§ Exercise goal: Go through the listing and copy each line that has the string "yellow" in it.

§ Given records:
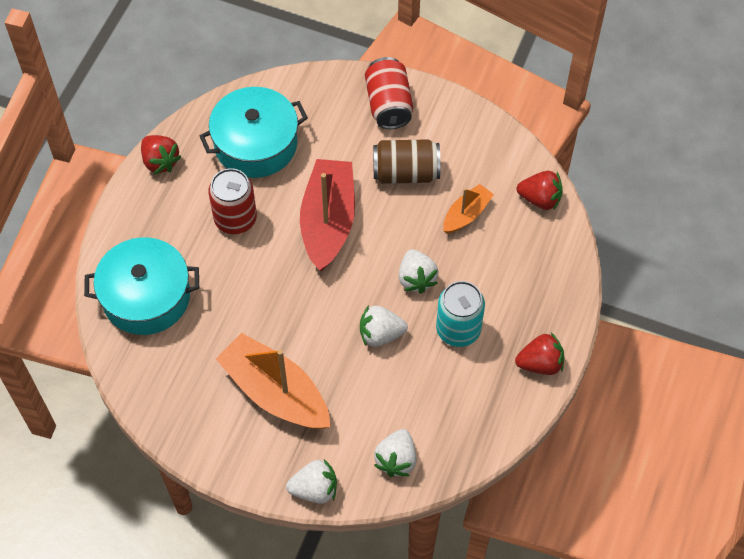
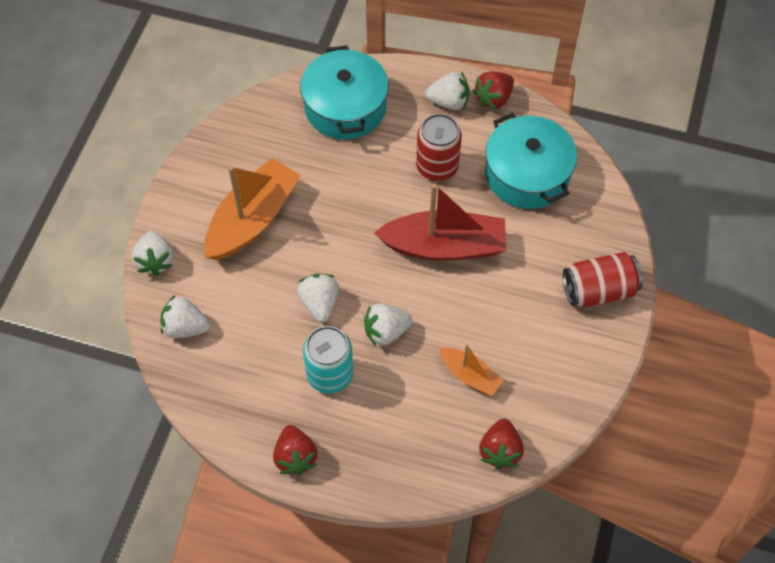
camera: 85 degrees right, 0 degrees up
(157, 201) = (449, 102): none -> white strawberry
(405, 173) = (514, 313): brown can -> none

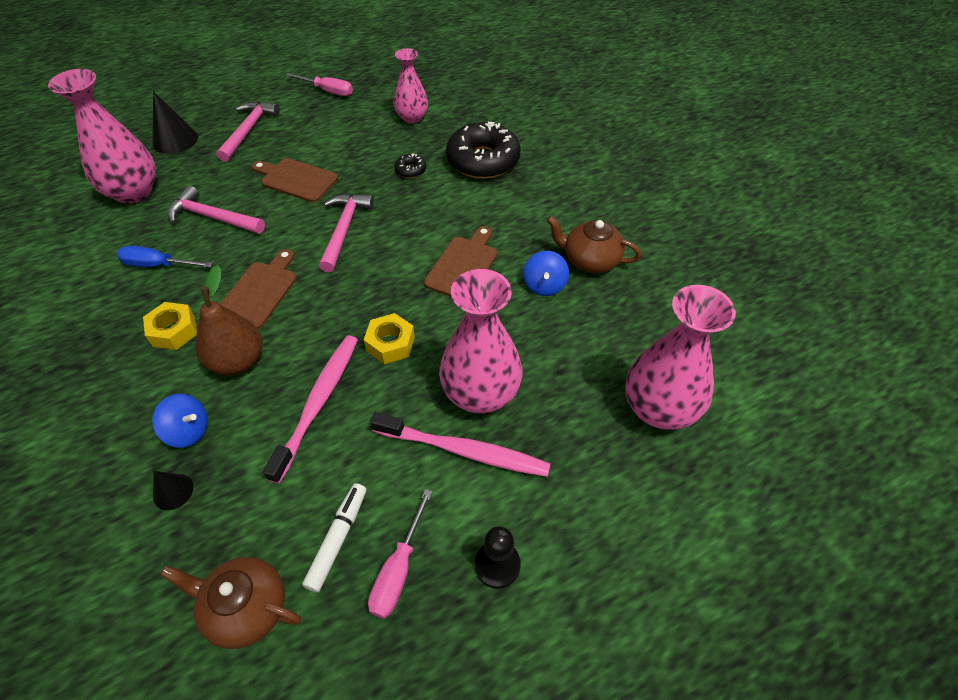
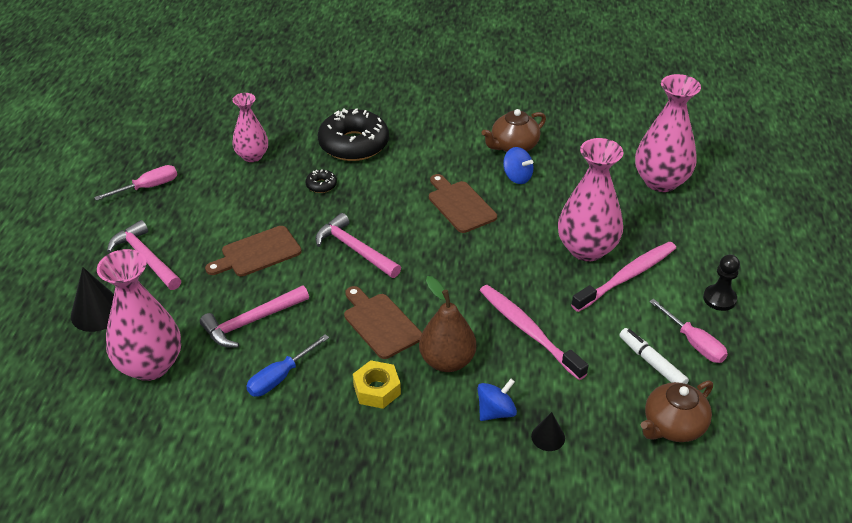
camera: 55 degrees left, 10 degrees down
(390, 343) = (504, 273): yellow nut -> none

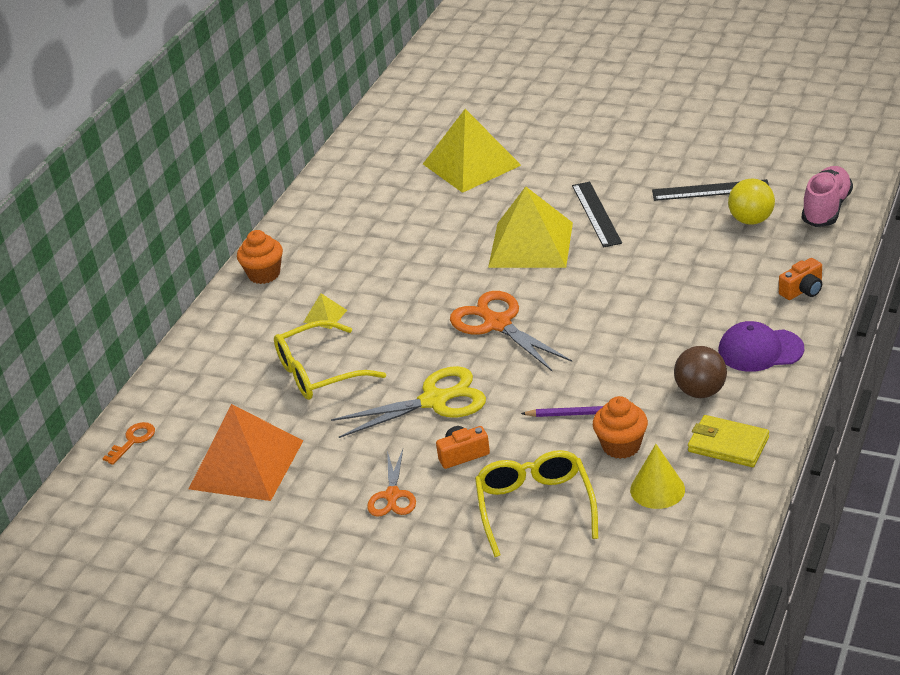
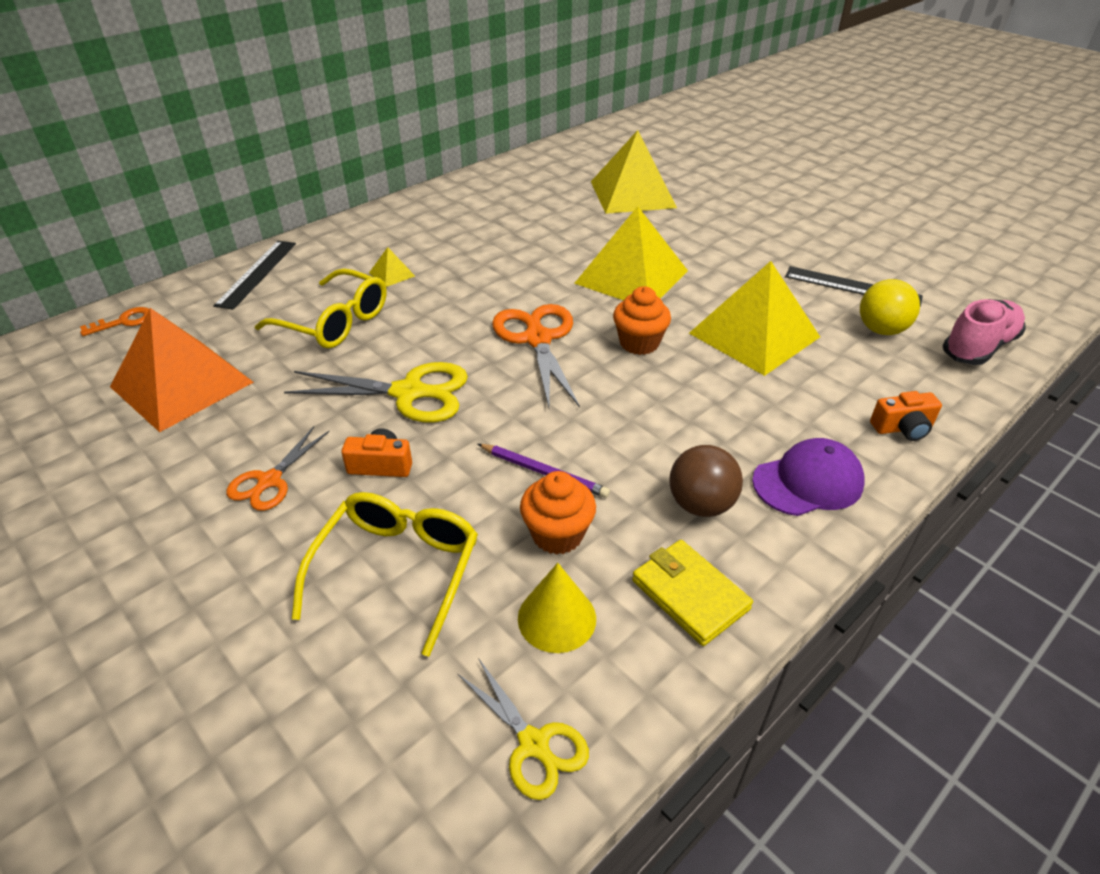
camera: 20 degrees right, 5 degrees up
(264, 274) = (379, 223): orange cupcake -> orange cupcake (639, 343)
(319, 372) = (335, 322): yellow glasses -> yellow glasses turned 150 degrees counterclockwise
(596, 214) = (717, 270): black ruler -> black ruler (257, 273)
(660, 259) = (754, 335): none -> yellow pyramid
(692, 551) = (534, 744): none -> yellow scissors
(760, 350) = (808, 482): purple cap -> purple cap turned 135 degrees clockwise

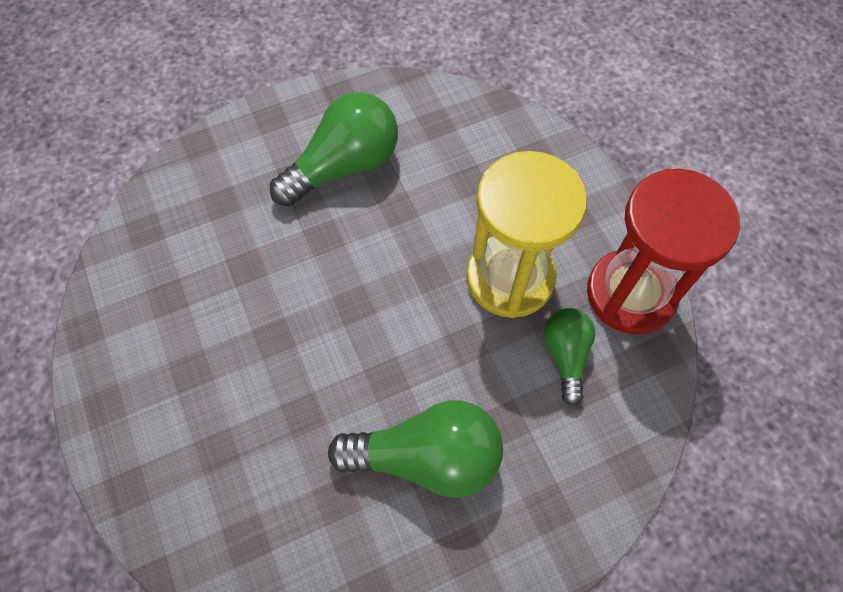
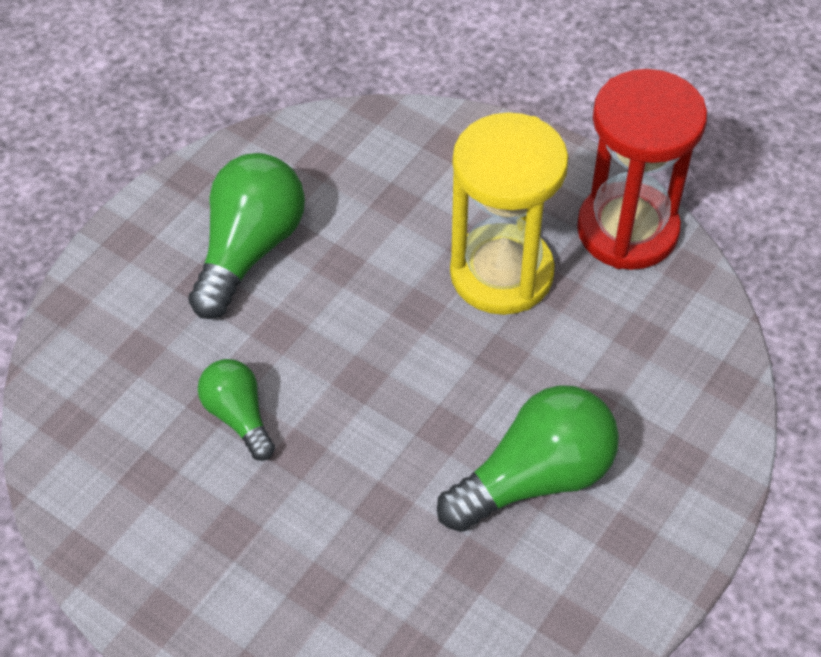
camera: 30 degrees left, 10 degrees down
(565, 355) = (604, 316): green light bulb -> green light bulb (239, 416)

§ Exercise answer:
(390, 343) = (504, 273): yellow nut -> none
(319, 372) = (335, 322): yellow glasses -> yellow glasses turned 150 degrees counterclockwise
(660, 259) = (754, 335): none -> yellow pyramid
(692, 551) = (534, 744): none -> yellow scissors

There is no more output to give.